# YOUR GOAL:
From the first line of the entries down to the line with "turquoise bowl: none", write out every line exactly; that last line counts, but pictures do not.

# DATA IN THIS EXERCISE:
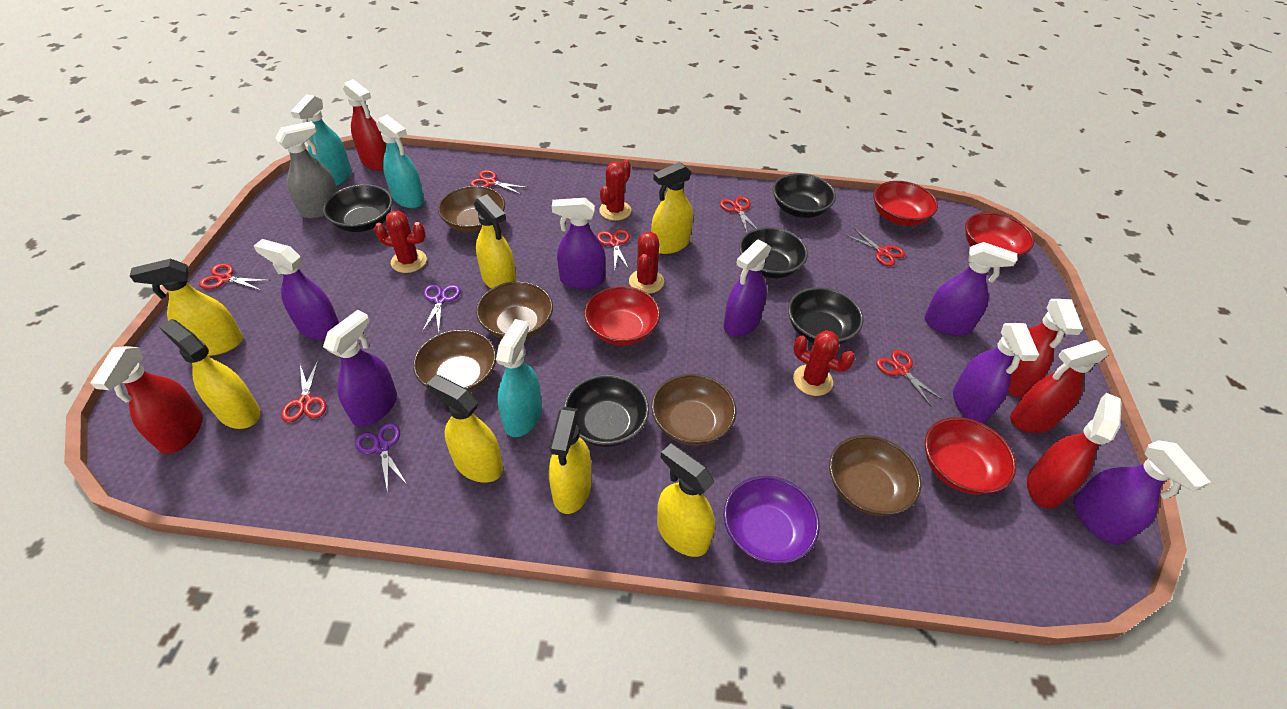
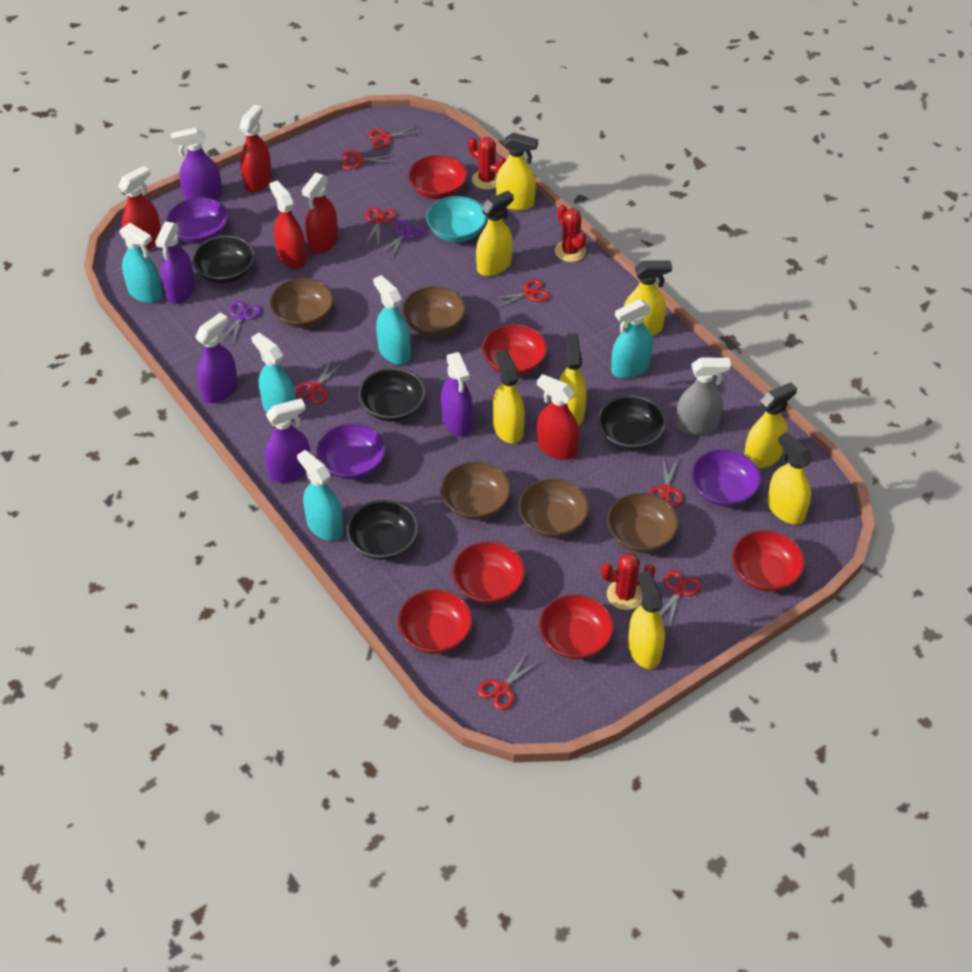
black bowl: [323,184,393,232] [564,374,649,447] [739,227,808,278] [773,173,836,218] [788,287,864,344] = 5 -> [192,235,255,283] [346,500,418,560] [358,368,425,422] [598,395,666,450] = 4
purple bowl: [724,476,820,564] = 1 -> [167,197,228,244] [317,423,386,480] [691,449,761,507] = 3
purple spray bottle: [254,239,339,340] [323,310,397,427] [552,198,606,289] [724,239,771,337] [924,242,1017,336] [953,323,1039,423] [1073,440,1210,545] = 7 -> [155,222,195,304] [171,128,222,200] [195,313,238,403] [265,398,310,483] [441,352,473,436] = 5
red bowl: [584,286,660,346] [873,181,938,226] [925,417,1016,495] [965,212,1034,258] = 4 -> [398,589,472,654] [408,155,467,199] [452,541,525,604] [482,324,547,376] [539,594,614,659] [732,530,805,592] = 6
red cactus: [374,211,427,273] [599,160,631,221] [629,231,664,294] [793,330,855,396] = 4 -> [468,137,506,190] [555,205,586,262] [601,553,655,610] = 3
red scissors: [199,264,271,291] [281,361,326,422] [470,170,528,195] [597,229,630,269] [720,196,757,233] [845,228,905,266] [876,350,944,407] = 7 -> [295,358,343,404] [342,150,395,170] [365,207,396,246] [368,126,422,149] [478,653,540,710] [492,279,550,309] [648,457,683,507] [659,570,701,625] = 8
turquoise bowl: none = 0 -> [426,196,487,242] = 1
turquoise spray bottle: [291,94,351,186] [376,115,424,208] [496,319,542,437] = 3 -> [119,223,163,303] [251,333,296,420] [297,450,344,541] [373,275,411,365] [611,299,653,379] = 5
yellow spray bottle: [130,259,243,356] [159,319,260,429] [426,375,503,483] [474,194,516,288] [549,407,591,514] [651,162,693,254] [657,443,715,557] = 7 -> [476,191,514,276] [493,350,525,444] [496,133,538,211] [559,333,587,426] [624,261,672,336] [628,570,665,669] [744,382,797,469] [767,432,813,524] = 8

# SOLUTION TO THIS TASK:
black bowl: [323,184,393,232] [564,374,649,447] [739,227,808,278] [773,173,836,218] [788,287,864,344] = 5 -> [192,235,255,283] [346,500,418,560] [358,368,425,422] [598,395,666,450] = 4
purple bowl: [724,476,820,564] = 1 -> [167,197,228,244] [317,423,386,480] [691,449,761,507] = 3
purple spray bottle: [254,239,339,340] [323,310,397,427] [552,198,606,289] [724,239,771,337] [924,242,1017,336] [953,323,1039,423] [1073,440,1210,545] = 7 -> [155,222,195,304] [171,128,222,200] [195,313,238,403] [265,398,310,483] [441,352,473,436] = 5
red bowl: [584,286,660,346] [873,181,938,226] [925,417,1016,495] [965,212,1034,258] = 4 -> [398,589,472,654] [408,155,467,199] [452,541,525,604] [482,324,547,376] [539,594,614,659] [732,530,805,592] = 6
red cactus: [374,211,427,273] [599,160,631,221] [629,231,664,294] [793,330,855,396] = 4 -> [468,137,506,190] [555,205,586,262] [601,553,655,610] = 3
red scissors: [199,264,271,291] [281,361,326,422] [470,170,528,195] [597,229,630,269] [720,196,757,233] [845,228,905,266] [876,350,944,407] = 7 -> [295,358,343,404] [342,150,395,170] [365,207,396,246] [368,126,422,149] [478,653,540,710] [492,279,550,309] [648,457,683,507] [659,570,701,625] = 8
turquoise bowl: none = 0 -> [426,196,487,242] = 1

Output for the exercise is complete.